EXERCISE GOAL —
Reproduce, exactly, the lines of the material below from the line containing "blue flashlight: 3 -> 6" through the line containing "purple camera: 2 -> 1", with both end lines included and nothing else.

========================

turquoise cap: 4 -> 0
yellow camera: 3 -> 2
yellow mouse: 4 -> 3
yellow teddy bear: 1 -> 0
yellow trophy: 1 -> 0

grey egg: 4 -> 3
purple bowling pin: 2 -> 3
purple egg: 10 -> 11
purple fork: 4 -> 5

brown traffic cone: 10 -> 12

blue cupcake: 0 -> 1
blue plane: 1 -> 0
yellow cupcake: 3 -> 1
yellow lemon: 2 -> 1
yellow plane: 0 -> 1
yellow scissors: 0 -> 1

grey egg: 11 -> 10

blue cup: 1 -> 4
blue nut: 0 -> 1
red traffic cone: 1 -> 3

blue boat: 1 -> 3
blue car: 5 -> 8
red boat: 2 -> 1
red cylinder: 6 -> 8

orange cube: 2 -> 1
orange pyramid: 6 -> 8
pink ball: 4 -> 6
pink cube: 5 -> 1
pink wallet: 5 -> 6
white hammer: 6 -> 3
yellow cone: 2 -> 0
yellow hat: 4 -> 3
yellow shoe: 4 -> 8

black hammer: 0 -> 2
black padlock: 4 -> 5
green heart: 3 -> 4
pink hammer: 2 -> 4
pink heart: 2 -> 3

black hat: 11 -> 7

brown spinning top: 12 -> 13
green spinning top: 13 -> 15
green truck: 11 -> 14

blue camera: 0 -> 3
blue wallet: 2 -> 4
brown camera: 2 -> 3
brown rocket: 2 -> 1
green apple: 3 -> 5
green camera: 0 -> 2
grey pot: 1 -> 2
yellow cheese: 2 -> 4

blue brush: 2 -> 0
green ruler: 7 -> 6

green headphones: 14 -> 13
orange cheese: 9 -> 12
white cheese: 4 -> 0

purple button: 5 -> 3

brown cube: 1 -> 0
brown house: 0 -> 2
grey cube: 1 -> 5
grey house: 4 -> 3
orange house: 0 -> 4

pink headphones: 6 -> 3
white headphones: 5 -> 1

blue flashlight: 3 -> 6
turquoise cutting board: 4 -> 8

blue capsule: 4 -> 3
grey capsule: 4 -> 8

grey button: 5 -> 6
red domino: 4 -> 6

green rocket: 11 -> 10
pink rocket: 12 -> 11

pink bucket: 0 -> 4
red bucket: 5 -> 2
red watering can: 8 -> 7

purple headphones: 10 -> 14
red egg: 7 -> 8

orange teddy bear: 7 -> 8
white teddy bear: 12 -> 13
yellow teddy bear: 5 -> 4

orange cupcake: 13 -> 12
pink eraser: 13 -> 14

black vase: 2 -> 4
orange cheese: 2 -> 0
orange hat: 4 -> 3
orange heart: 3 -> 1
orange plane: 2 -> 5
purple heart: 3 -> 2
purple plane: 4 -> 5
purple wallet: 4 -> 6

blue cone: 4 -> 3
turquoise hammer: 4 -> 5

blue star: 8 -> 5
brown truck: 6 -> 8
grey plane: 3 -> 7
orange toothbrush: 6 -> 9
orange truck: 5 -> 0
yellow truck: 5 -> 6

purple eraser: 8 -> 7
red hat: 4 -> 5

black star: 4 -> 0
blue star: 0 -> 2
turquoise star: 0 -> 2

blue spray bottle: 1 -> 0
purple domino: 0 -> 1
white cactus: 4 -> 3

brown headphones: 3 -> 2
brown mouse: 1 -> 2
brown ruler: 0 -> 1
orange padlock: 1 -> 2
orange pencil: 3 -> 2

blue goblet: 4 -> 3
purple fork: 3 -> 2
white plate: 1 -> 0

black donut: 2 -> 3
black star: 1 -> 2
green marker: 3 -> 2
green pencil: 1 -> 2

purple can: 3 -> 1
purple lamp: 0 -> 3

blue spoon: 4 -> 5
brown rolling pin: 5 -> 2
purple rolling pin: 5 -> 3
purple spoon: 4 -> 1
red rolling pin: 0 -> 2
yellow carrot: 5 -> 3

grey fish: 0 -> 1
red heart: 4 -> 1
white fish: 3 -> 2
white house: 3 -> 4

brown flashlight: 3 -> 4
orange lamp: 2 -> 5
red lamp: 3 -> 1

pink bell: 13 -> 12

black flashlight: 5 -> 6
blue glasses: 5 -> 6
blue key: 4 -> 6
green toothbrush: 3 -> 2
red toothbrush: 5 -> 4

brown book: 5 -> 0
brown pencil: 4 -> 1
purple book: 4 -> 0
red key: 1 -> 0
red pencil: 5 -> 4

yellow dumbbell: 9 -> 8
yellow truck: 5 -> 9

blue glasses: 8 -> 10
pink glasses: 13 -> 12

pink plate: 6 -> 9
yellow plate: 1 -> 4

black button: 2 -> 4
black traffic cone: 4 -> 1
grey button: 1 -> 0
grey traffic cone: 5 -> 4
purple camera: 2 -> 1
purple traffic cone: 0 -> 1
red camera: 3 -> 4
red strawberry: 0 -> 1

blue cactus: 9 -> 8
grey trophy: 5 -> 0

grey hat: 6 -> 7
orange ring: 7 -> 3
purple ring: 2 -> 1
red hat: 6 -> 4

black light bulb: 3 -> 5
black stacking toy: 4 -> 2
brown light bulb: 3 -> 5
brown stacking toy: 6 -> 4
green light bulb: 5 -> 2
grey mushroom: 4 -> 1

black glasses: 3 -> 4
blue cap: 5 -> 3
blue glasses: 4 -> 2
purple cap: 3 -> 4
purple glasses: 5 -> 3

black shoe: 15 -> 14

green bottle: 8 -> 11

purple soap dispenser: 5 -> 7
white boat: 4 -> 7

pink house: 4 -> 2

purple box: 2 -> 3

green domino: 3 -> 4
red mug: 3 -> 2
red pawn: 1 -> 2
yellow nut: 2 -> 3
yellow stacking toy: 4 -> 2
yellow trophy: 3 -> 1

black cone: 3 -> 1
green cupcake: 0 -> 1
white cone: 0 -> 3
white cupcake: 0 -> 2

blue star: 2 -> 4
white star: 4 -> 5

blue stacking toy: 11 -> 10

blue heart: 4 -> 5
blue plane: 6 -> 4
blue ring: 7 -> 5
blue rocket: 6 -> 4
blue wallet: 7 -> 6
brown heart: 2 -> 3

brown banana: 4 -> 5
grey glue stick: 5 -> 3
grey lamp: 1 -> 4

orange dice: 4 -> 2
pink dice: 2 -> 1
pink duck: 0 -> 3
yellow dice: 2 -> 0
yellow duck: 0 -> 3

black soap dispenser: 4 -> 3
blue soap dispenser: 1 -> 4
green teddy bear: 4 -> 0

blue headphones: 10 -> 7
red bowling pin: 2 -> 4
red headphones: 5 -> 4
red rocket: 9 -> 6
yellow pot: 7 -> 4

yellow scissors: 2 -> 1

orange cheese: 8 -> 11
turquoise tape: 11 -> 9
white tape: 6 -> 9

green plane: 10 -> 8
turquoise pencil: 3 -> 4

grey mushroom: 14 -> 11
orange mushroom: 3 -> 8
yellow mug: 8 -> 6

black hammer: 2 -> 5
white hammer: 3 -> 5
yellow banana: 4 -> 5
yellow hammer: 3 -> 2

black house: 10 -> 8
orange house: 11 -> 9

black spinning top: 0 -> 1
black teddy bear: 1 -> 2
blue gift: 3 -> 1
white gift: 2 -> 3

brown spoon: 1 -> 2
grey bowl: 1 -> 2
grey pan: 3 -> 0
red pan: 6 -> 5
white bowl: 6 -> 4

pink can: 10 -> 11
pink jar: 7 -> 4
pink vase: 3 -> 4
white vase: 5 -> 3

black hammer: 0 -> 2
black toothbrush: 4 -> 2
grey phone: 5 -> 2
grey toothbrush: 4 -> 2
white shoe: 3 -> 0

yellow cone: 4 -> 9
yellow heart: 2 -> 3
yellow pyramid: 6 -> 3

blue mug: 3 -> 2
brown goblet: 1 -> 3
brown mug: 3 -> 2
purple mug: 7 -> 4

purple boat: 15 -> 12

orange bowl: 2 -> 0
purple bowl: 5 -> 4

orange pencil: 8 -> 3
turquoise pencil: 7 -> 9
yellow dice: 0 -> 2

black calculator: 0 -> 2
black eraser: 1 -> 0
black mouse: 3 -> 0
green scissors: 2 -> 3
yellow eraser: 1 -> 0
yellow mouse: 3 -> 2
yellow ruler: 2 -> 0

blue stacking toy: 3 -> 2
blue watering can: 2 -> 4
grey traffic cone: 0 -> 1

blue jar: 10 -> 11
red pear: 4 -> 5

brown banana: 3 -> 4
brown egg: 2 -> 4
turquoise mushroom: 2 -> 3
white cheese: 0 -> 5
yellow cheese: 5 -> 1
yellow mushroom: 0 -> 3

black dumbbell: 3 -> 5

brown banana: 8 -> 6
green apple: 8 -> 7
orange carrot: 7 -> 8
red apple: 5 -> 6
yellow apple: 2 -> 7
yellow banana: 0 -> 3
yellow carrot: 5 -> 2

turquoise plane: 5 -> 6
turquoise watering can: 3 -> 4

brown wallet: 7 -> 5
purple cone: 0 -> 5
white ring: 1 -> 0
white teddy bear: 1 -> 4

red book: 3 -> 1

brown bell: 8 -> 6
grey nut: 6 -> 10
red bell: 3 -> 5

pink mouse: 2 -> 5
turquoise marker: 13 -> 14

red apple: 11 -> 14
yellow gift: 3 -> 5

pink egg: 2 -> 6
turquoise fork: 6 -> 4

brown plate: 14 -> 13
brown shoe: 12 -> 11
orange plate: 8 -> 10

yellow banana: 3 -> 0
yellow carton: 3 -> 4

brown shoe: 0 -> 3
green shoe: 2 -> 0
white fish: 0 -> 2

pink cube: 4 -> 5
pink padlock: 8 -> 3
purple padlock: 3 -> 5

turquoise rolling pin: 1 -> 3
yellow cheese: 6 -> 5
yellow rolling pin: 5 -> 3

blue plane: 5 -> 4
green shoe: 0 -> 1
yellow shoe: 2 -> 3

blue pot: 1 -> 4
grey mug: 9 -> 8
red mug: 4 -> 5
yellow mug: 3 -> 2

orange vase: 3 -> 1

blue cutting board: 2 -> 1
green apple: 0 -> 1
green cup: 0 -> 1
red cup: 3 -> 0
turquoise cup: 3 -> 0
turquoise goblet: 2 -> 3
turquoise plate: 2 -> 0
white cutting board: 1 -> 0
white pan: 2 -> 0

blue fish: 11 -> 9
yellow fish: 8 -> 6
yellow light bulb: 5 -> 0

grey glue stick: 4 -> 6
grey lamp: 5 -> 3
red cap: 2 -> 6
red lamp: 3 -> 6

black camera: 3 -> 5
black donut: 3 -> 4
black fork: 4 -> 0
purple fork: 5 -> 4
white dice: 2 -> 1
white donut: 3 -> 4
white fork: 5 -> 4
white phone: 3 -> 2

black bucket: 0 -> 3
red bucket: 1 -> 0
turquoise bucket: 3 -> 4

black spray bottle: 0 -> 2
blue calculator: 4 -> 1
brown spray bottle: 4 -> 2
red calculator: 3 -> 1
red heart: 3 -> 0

========================

THE COMPLETED TASK —
blue flashlight: 3 -> 6
turquoise cutting board: 4 -> 8

blue capsule: 4 -> 3
grey capsule: 4 -> 8

grey button: 5 -> 6
red domino: 4 -> 6

green rocket: 11 -> 10
pink rocket: 12 -> 11

pink bucket: 0 -> 4
red bucket: 5 -> 2
red watering can: 8 -> 7

purple headphones: 10 -> 14
red egg: 7 -> 8

orange teddy bear: 7 -> 8
white teddy bear: 12 -> 13
yellow teddy bear: 5 -> 4

orange cupcake: 13 -> 12
pink eraser: 13 -> 14

black vase: 2 -> 4
orange cheese: 2 -> 0
orange hat: 4 -> 3
orange heart: 3 -> 1
orange plane: 2 -> 5
purple heart: 3 -> 2
purple plane: 4 -> 5
purple wallet: 4 -> 6

blue cone: 4 -> 3
turquoise hammer: 4 -> 5

blue star: 8 -> 5
brown truck: 6 -> 8
grey plane: 3 -> 7
orange toothbrush: 6 -> 9
orange truck: 5 -> 0
yellow truck: 5 -> 6

purple eraser: 8 -> 7
red hat: 4 -> 5

black star: 4 -> 0
blue star: 0 -> 2
turquoise star: 0 -> 2

blue spray bottle: 1 -> 0
purple domino: 0 -> 1
white cactus: 4 -> 3

brown headphones: 3 -> 2
brown mouse: 1 -> 2
brown ruler: 0 -> 1
orange padlock: 1 -> 2
orange pencil: 3 -> 2

blue goblet: 4 -> 3
purple fork: 3 -> 2
white plate: 1 -> 0

black donut: 2 -> 3
black star: 1 -> 2
green marker: 3 -> 2
green pencil: 1 -> 2

purple can: 3 -> 1
purple lamp: 0 -> 3

blue spoon: 4 -> 5
brown rolling pin: 5 -> 2
purple rolling pin: 5 -> 3
purple spoon: 4 -> 1
red rolling pin: 0 -> 2
yellow carrot: 5 -> 3

grey fish: 0 -> 1
red heart: 4 -> 1
white fish: 3 -> 2
white house: 3 -> 4

brown flashlight: 3 -> 4
orange lamp: 2 -> 5
red lamp: 3 -> 1

pink bell: 13 -> 12

black flashlight: 5 -> 6
blue glasses: 5 -> 6
blue key: 4 -> 6
green toothbrush: 3 -> 2
red toothbrush: 5 -> 4

brown book: 5 -> 0
brown pencil: 4 -> 1
purple book: 4 -> 0
red key: 1 -> 0
red pencil: 5 -> 4

yellow dumbbell: 9 -> 8
yellow truck: 5 -> 9

blue glasses: 8 -> 10
pink glasses: 13 -> 12

pink plate: 6 -> 9
yellow plate: 1 -> 4

black button: 2 -> 4
black traffic cone: 4 -> 1
grey button: 1 -> 0
grey traffic cone: 5 -> 4
purple camera: 2 -> 1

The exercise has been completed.